=== Your assignment ===
Only one stretch of the data should be retyped: the lines from the line containing "(523, 137) = (764, 143): purple" through the line containing "(211, 494) = (171, 479): yellow". Keep pictures out of it.

[Entries taken from a collection]
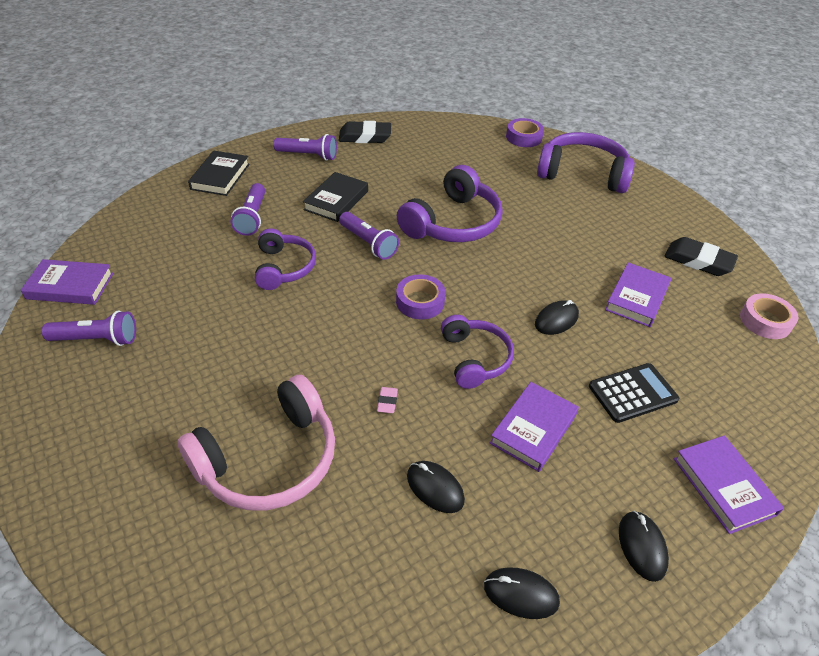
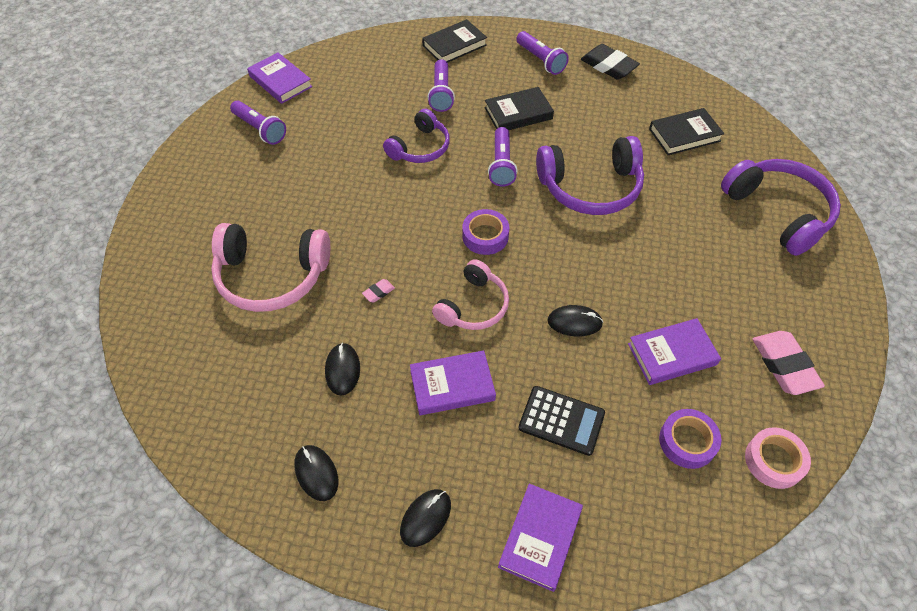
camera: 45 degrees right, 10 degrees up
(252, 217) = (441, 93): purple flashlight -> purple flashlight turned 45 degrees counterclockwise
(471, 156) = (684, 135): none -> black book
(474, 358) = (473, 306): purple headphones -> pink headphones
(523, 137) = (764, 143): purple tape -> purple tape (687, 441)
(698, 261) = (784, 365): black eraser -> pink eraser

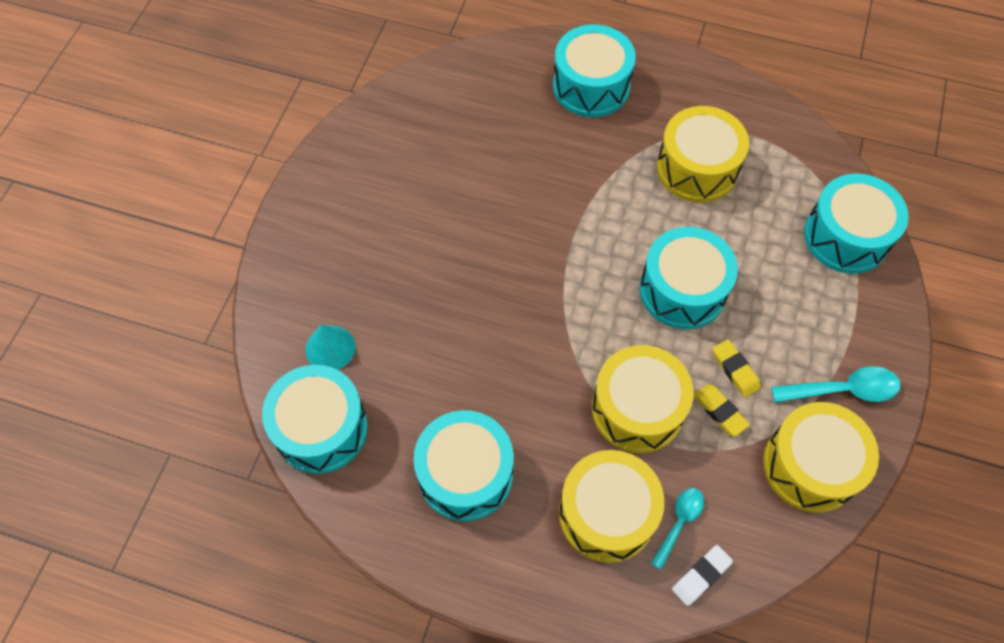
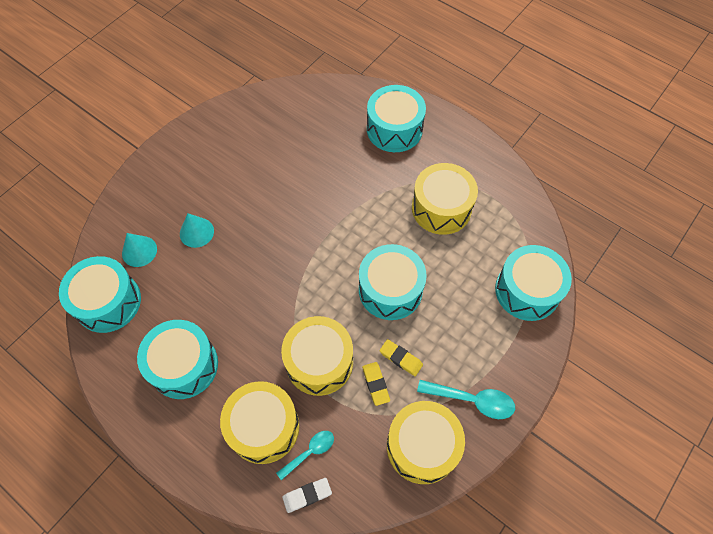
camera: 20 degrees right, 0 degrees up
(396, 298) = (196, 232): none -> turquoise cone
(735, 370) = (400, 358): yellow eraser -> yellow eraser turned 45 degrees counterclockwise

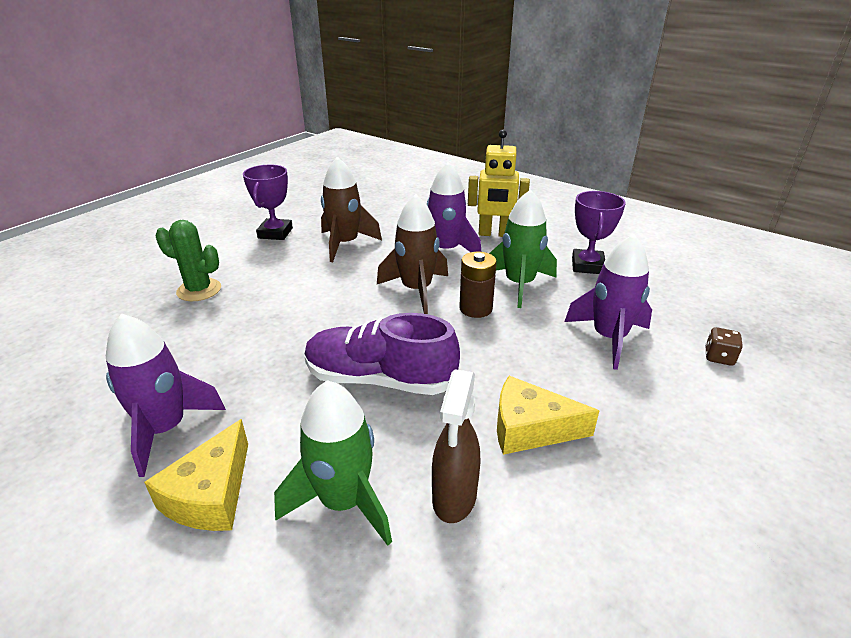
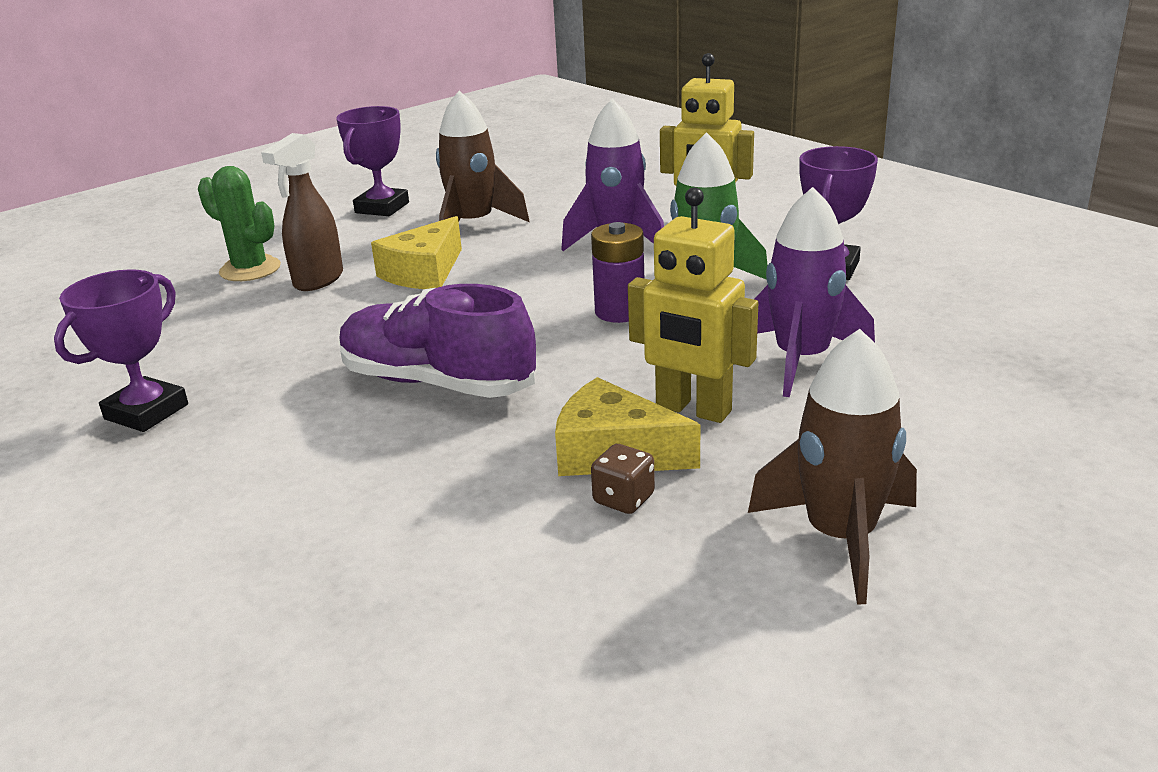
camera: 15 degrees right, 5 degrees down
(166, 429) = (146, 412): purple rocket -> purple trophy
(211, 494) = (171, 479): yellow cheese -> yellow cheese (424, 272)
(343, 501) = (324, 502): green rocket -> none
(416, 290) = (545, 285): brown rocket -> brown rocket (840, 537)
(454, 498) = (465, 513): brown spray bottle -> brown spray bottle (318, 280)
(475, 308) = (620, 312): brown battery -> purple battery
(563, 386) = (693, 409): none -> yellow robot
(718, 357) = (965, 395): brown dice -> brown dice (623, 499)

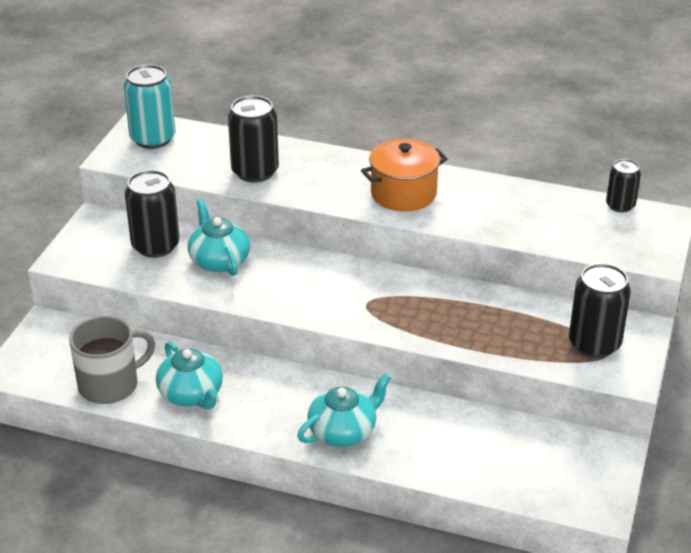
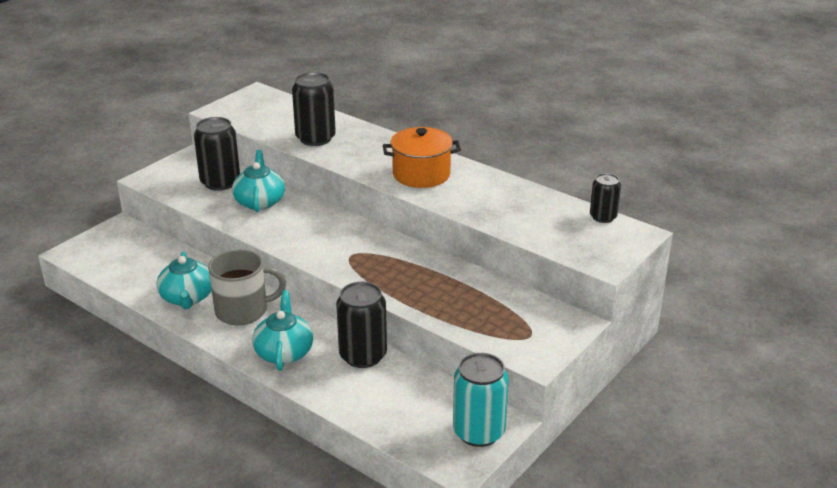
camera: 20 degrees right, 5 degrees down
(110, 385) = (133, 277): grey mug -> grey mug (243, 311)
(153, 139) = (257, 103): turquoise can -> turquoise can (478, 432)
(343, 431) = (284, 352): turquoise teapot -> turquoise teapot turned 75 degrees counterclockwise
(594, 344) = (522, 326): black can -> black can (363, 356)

=== Output of the task ===
(523, 137) = (764, 143): purple tape -> purple tape (687, 441)
(698, 261) = (784, 365): black eraser -> pink eraser

camera: 20 degrees right, 0 degrees up
(396, 298) = (196, 232): none -> turquoise cone
(735, 370) = (400, 358): yellow eraser -> yellow eraser turned 45 degrees counterclockwise

camera: 15 degrees right, 5 degrees down
(166, 429) = (146, 412): purple rocket -> purple trophy
(211, 494) = (171, 479): yellow cheese -> yellow cheese (424, 272)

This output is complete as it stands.